- **과제 지시**: 항목의 첫 줄부터 "brown ellipse: moved 6 px left, 6 px up"가 들어 있는 줄까지(그 줄 포함)를 빈 줄을 빼고 마크다운 표로 나타내세요. 열 이름은 행 번호를 담는 "번호"와 해당 줄을 담는 "내용"으로 하세요.

/---

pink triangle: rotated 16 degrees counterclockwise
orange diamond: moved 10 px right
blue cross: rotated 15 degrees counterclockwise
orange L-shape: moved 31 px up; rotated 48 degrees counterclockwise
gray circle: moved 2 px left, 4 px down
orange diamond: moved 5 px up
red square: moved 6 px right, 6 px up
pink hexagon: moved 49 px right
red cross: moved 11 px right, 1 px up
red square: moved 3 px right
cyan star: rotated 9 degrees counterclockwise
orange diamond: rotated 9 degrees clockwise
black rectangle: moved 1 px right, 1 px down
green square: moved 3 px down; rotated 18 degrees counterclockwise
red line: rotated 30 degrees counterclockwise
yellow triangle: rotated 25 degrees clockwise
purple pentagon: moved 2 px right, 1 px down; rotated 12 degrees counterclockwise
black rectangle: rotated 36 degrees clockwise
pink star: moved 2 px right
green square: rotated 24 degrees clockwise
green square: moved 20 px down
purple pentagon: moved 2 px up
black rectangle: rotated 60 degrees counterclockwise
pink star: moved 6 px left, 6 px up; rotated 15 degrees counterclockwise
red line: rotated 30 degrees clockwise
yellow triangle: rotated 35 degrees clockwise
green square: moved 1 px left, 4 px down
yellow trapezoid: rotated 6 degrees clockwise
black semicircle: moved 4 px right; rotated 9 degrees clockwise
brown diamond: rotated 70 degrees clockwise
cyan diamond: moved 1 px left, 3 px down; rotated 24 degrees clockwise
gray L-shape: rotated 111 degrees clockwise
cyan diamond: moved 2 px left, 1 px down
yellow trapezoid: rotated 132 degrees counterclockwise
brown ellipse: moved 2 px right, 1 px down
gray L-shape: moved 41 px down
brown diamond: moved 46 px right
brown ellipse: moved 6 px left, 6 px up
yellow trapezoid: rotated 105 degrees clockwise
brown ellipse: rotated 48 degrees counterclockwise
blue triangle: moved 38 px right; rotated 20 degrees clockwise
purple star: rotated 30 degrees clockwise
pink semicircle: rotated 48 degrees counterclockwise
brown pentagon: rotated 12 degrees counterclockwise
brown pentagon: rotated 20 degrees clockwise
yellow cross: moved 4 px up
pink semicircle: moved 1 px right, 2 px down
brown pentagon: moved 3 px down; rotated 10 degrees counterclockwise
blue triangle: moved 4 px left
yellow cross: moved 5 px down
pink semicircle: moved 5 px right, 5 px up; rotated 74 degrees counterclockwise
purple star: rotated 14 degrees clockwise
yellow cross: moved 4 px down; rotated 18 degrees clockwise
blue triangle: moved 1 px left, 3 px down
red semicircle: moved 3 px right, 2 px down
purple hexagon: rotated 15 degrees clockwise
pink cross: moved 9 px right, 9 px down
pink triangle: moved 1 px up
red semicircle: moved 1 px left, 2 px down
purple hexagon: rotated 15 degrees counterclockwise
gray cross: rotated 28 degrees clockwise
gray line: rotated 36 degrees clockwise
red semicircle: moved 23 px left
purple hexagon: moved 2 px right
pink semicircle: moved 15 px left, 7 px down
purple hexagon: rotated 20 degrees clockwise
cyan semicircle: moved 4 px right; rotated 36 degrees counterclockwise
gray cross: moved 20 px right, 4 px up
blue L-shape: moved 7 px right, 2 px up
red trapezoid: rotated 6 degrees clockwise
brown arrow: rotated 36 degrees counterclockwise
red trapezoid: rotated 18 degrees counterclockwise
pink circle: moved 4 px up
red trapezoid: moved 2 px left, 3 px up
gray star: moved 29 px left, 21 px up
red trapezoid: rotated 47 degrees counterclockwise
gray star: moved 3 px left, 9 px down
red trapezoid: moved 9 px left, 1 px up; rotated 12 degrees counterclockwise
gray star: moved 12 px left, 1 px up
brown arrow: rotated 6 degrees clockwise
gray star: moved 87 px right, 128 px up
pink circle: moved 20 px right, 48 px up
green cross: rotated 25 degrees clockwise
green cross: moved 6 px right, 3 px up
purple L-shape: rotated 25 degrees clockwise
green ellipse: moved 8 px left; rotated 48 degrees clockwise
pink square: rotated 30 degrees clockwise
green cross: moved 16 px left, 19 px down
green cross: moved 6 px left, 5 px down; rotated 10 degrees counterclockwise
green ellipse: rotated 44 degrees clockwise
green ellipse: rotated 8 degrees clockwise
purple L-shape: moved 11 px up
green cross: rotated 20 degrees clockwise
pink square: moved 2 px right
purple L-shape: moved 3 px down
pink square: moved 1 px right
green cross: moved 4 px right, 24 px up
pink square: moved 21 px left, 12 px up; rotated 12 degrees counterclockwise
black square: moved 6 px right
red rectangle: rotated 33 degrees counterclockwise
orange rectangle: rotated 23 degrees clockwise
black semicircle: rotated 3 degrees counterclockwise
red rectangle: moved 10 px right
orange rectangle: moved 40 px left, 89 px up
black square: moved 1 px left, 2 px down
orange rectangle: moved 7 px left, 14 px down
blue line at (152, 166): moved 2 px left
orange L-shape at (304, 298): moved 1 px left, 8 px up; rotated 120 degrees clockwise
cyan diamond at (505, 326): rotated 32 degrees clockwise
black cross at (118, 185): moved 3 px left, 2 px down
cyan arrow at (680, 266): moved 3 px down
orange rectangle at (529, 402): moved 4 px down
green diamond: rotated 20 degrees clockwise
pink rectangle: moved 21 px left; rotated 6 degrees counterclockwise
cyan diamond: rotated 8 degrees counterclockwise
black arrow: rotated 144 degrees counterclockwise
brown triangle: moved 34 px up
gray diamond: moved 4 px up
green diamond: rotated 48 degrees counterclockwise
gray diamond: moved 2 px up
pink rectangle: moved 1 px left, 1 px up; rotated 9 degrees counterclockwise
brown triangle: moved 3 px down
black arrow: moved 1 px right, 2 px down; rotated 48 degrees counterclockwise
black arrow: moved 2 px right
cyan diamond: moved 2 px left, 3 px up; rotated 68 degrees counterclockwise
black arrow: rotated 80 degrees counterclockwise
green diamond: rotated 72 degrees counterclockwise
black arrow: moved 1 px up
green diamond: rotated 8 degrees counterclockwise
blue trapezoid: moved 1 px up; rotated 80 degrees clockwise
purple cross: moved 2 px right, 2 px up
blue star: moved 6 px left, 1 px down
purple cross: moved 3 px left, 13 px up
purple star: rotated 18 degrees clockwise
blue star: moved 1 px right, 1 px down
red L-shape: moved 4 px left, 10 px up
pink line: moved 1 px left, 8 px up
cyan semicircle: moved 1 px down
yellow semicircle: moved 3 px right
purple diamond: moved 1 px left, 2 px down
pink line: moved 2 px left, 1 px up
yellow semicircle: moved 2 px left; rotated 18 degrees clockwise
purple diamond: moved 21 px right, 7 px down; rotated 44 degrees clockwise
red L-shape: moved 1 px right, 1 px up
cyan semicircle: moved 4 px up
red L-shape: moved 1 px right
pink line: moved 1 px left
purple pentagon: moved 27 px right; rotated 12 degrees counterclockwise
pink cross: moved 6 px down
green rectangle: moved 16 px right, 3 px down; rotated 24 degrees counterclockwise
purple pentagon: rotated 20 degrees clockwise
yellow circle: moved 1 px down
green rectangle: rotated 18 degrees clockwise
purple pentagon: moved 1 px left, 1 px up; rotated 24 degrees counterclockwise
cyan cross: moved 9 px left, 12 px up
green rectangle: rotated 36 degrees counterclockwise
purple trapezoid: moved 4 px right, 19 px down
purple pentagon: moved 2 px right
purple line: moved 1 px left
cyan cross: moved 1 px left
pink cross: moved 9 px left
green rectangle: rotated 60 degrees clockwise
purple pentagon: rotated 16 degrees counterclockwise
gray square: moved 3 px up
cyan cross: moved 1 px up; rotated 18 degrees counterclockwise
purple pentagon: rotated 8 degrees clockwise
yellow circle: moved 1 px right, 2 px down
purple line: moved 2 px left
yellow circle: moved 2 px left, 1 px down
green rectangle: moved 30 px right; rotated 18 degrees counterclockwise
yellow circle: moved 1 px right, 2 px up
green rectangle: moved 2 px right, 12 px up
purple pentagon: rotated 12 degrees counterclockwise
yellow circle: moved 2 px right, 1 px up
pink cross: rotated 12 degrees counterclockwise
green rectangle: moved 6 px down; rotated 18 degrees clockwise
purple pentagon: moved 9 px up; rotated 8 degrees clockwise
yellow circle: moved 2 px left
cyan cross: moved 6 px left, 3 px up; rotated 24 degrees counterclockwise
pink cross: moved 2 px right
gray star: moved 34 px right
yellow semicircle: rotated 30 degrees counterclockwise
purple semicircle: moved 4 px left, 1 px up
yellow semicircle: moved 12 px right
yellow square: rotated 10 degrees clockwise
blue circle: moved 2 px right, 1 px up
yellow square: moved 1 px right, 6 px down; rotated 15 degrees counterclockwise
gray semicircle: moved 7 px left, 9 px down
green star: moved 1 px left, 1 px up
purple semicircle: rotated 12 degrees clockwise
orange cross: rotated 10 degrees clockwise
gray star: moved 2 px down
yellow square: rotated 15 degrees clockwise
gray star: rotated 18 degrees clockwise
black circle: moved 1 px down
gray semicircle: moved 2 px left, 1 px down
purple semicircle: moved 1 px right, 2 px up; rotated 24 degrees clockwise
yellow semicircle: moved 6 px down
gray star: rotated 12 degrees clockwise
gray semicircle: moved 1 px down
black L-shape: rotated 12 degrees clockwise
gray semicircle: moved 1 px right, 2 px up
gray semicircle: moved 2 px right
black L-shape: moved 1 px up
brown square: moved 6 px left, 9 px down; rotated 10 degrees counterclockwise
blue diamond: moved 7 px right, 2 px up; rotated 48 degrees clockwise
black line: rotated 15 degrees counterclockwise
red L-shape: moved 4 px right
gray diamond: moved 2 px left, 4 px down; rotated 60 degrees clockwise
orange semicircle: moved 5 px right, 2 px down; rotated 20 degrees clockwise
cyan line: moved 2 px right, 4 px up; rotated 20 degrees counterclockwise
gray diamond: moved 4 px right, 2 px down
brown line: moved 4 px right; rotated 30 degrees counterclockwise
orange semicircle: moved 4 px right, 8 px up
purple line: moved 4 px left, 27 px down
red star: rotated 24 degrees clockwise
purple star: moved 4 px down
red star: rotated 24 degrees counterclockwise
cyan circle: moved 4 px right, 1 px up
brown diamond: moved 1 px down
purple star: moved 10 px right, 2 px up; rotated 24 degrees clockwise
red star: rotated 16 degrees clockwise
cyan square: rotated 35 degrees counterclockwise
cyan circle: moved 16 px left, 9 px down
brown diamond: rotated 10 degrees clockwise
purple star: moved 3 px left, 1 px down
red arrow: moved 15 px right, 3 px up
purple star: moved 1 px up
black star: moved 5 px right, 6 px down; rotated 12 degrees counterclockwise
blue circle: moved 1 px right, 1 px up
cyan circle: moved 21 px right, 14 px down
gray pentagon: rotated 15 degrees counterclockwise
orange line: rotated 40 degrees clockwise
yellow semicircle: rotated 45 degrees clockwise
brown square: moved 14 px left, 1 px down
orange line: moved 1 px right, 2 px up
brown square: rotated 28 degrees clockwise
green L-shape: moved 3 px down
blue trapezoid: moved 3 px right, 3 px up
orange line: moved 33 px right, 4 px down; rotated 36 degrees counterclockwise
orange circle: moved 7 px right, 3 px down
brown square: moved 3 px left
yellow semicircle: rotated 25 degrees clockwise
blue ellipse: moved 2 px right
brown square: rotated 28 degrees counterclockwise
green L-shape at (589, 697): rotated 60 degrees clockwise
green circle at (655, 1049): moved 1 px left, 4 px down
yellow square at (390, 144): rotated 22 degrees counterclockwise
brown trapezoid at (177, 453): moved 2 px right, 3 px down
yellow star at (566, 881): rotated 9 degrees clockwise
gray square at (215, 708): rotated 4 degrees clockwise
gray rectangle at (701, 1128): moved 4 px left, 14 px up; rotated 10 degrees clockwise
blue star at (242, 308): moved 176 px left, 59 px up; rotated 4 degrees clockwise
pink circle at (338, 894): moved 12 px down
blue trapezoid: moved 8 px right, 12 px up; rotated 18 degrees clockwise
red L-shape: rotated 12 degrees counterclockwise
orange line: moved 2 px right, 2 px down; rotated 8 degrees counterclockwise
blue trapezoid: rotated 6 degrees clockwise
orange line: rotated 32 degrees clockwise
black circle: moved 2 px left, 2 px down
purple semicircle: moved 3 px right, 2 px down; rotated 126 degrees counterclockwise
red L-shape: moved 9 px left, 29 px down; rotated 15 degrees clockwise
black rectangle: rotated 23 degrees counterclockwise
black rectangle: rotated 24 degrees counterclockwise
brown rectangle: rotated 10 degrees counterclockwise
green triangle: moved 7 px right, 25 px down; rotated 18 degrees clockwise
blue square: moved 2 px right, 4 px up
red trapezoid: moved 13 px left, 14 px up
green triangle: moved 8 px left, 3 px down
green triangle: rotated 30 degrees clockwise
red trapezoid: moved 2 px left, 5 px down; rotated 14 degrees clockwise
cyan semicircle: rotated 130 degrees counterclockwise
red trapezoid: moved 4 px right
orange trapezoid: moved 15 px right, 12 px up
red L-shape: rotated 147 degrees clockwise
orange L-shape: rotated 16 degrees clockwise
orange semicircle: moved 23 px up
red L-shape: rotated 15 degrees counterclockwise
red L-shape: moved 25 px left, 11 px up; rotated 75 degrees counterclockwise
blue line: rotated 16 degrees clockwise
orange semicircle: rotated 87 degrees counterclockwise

\---

- **과제 답변**:
| 번호 | 내용 |
|---|---|
| 1 | pink triangle: rotated 16 degrees counterclockwise |
| 2 | orange diamond: moved 10 px right |
| 3 | blue cross: rotated 15 degrees counterclockwise |
| 4 | orange L-shape: moved 31 px up; rotated 48 degrees counterclockwise |
| 5 | gray circle: moved 2 px left, 4 px down |
| 6 | orange diamond: moved 5 px up |
| 7 | red square: moved 6 px right, 6 px up |
| 8 | pink hexagon: moved 49 px right |
| 9 | red cross: moved 11 px right, 1 px up |
| 10 | red square: moved 3 px right |
| 11 | cyan star: rotated 9 degrees counterclockwise |
| 12 | orange diamond: rotated 9 degrees clockwise |
| 13 | black rectangle: moved 1 px right, 1 px down |
| 14 | green square: moved 3 px down; rotated 18 degrees counterclockwise |
| 15 | red line: rotated 30 degrees counterclockwise |
| 16 | yellow triangle: rotated 25 degrees clockwise |
| 17 | purple pentagon: moved 2 px right, 1 px down; rotated 12 degrees counterclockwise |
| 18 | black rectangle: rotated 36 degrees clockwise |
| 19 | pink star: moved 2 px right |
| 20 | green square: rotated 24 degrees clockwise |
| 21 | green square: moved 20 px down |
| 22 | purple pentagon: moved 2 px up |
| 23 | black rectangle: rotated 60 degrees counterclockwise |
| 24 | pink star: moved 6 px left, 6 px up; rotated 15 degrees counterclockwise |
| 25 | red line: rotated 30 degrees clockwise |
| 26 | yellow triangle: rotated 35 degrees clockwise |
| 27 | green square: moved 1 px left, 4 px down |
| 28 | yellow trapezoid: rotated 6 degrees clockwise |
| 29 | black semicircle: moved 4 px right; rotated 9 degrees clockwise |
| 30 | brown diamond: rotated 70 degrees clockwise |
| 31 | cyan diamond: moved 1 px left, 3 px down; rotated 24 degrees clockwise |
| 32 | gray L-shape: rotated 111 degrees clockwise |
| 33 | cyan diamond: moved 2 px left, 1 px down |
| 34 | yellow trapezoid: rotated 132 degrees counterclockwise |
| 35 | brown ellipse: moved 2 px right, 1 px down |
| 36 | gray L-shape: moved 41 px down |
| 37 | brown diamond: moved 46 px right |
| 38 | brown ellipse: moved 6 px left, 6 px up |